● Problem to work on: Count the lines in the items below that contain the string "arrow", matching case exactly. Reply with the number alone.

● Given information:
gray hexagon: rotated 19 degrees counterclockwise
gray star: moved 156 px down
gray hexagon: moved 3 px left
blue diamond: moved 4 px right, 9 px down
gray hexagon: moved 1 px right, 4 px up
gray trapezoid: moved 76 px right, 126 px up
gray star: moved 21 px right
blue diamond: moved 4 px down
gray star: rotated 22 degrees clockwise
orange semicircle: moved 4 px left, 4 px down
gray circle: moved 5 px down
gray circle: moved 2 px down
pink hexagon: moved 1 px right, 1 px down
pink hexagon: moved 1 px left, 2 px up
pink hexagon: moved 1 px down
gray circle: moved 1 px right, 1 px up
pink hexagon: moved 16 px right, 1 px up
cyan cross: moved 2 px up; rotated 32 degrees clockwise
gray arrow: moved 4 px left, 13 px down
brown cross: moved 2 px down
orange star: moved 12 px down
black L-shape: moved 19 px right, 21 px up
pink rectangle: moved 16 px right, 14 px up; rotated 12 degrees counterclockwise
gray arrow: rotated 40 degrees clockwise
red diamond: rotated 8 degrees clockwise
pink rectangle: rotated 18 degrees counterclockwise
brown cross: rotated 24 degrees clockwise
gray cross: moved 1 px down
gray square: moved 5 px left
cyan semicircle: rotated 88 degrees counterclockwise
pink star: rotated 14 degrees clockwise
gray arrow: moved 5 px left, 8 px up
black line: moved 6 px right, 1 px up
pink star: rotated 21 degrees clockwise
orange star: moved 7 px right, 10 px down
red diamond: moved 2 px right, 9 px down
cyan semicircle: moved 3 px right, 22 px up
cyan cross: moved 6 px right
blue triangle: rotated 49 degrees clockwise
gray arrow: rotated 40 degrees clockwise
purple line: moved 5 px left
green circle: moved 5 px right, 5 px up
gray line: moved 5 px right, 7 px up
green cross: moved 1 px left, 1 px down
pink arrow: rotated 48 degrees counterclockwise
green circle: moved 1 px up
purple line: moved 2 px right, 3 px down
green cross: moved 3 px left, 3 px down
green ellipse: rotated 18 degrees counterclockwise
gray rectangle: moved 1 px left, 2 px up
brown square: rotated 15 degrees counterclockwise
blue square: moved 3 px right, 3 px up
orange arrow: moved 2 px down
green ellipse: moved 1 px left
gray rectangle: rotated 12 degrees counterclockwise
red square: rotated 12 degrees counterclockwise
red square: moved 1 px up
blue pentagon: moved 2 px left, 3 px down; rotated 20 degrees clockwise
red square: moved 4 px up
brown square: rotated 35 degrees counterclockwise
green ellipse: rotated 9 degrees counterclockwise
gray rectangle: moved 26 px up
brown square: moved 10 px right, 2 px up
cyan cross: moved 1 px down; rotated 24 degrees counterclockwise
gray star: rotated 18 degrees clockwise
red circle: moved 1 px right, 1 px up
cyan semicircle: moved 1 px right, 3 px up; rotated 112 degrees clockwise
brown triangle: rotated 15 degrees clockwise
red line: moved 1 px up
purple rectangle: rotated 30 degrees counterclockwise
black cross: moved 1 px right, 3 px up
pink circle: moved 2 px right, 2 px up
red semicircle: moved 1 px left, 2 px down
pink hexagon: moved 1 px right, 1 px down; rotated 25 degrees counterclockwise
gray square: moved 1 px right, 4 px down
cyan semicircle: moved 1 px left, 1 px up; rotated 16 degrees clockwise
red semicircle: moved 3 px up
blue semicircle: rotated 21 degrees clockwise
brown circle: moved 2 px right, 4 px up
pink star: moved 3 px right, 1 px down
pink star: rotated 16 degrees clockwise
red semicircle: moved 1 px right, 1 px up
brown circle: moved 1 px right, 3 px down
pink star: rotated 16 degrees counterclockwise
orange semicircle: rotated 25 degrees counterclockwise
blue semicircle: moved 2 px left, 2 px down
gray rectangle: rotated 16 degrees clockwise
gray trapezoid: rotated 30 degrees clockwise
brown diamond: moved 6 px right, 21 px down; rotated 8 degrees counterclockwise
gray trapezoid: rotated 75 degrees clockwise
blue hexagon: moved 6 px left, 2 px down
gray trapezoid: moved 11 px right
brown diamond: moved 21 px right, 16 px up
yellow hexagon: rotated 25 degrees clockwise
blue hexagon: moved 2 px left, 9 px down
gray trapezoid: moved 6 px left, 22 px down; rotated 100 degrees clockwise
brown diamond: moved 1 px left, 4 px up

● Answer to the problem: 6